About this exercise: From the entries below, return exactly the lines beginning at the one that contains "BUZZER pin VCC: 5V -> none" and ending at the one that contains "RFID pin IRQ: 9 -> SCK", both of them included, and only those lines.

Extracted material:
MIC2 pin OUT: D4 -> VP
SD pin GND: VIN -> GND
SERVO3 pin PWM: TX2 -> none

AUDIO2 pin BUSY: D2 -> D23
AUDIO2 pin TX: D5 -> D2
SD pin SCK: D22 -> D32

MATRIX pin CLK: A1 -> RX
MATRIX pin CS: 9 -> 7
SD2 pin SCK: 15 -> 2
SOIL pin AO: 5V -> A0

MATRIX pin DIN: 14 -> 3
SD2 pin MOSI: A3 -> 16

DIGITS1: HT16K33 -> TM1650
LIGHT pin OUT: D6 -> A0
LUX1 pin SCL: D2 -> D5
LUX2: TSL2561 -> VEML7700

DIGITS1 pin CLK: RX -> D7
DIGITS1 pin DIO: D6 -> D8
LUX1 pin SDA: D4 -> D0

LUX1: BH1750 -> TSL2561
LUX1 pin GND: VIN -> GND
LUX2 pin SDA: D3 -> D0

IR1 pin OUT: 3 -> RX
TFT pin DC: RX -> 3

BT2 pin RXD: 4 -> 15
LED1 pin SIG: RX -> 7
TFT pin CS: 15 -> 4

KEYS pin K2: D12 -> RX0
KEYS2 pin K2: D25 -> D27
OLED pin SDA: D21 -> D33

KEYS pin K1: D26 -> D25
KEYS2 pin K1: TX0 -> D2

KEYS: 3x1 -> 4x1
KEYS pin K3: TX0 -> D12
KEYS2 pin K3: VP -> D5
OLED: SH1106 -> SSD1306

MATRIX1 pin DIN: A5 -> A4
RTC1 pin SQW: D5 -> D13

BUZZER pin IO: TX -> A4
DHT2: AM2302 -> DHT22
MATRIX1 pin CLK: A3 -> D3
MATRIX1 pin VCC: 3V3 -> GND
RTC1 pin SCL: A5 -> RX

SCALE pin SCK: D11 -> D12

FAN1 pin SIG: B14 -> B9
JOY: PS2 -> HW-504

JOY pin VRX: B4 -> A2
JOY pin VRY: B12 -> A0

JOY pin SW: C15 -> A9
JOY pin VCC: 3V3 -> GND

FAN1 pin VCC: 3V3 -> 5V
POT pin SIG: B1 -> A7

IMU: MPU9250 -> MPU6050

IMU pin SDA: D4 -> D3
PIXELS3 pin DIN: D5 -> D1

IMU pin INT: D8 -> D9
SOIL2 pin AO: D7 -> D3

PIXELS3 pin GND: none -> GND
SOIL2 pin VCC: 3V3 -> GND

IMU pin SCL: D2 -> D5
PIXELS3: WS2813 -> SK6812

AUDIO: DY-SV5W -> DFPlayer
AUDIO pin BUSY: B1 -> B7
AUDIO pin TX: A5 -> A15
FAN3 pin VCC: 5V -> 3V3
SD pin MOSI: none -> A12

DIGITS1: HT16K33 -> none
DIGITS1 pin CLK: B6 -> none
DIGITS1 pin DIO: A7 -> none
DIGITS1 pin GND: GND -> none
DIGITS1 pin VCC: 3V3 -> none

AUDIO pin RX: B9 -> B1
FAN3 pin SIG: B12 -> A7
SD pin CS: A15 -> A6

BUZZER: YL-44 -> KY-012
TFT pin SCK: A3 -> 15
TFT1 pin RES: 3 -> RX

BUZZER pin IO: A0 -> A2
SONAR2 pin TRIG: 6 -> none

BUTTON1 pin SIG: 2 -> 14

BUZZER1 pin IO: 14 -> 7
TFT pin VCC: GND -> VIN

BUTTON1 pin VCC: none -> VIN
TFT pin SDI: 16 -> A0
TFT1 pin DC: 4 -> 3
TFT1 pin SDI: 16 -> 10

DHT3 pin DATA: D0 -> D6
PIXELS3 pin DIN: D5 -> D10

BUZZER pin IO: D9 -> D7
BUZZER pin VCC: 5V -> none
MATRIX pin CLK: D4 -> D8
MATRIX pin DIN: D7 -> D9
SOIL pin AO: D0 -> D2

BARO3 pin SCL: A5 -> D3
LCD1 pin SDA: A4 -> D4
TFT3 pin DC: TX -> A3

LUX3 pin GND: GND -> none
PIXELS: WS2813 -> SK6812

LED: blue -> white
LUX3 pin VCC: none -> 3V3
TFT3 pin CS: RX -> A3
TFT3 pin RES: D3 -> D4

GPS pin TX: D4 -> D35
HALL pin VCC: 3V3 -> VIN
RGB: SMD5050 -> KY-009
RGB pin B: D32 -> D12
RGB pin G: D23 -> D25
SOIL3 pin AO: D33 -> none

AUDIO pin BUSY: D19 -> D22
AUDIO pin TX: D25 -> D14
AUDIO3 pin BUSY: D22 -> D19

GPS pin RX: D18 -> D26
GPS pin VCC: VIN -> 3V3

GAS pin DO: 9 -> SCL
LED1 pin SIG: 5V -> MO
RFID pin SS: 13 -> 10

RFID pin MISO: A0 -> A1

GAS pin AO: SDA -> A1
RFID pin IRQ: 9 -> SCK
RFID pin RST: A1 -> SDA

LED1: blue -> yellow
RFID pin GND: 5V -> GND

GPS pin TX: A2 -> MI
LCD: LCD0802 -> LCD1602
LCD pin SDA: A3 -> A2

Solution for this task:
BUZZER pin VCC: 5V -> none
MATRIX pin CLK: D4 -> D8
MATRIX pin DIN: D7 -> D9
SOIL pin AO: D0 -> D2

BARO3 pin SCL: A5 -> D3
LCD1 pin SDA: A4 -> D4
TFT3 pin DC: TX -> A3

LUX3 pin GND: GND -> none
PIXELS: WS2813 -> SK6812

LED: blue -> white
LUX3 pin VCC: none -> 3V3
TFT3 pin CS: RX -> A3
TFT3 pin RES: D3 -> D4

GPS pin TX: D4 -> D35
HALL pin VCC: 3V3 -> VIN
RGB: SMD5050 -> KY-009
RGB pin B: D32 -> D12
RGB pin G: D23 -> D25
SOIL3 pin AO: D33 -> none

AUDIO pin BUSY: D19 -> D22
AUDIO pin TX: D25 -> D14
AUDIO3 pin BUSY: D22 -> D19

GPS pin RX: D18 -> D26
GPS pin VCC: VIN -> 3V3

GAS pin DO: 9 -> SCL
LED1 pin SIG: 5V -> MO
RFID pin SS: 13 -> 10

RFID pin MISO: A0 -> A1

GAS pin AO: SDA -> A1
RFID pin IRQ: 9 -> SCK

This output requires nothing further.